Task directions = Can you restate the records below word for word?
+++ Exercise input +++
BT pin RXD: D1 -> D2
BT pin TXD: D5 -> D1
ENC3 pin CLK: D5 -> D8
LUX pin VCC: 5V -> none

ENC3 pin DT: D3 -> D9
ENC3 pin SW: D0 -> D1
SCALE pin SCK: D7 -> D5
+++
The answer =
BT pin RXD: D1 -> D2
BT pin TXD: D5 -> D1
ENC3 pin CLK: D5 -> D8
LUX pin VCC: 5V -> none

ENC3 pin DT: D3 -> D9
ENC3 pin SW: D0 -> D1
SCALE pin SCK: D7 -> D5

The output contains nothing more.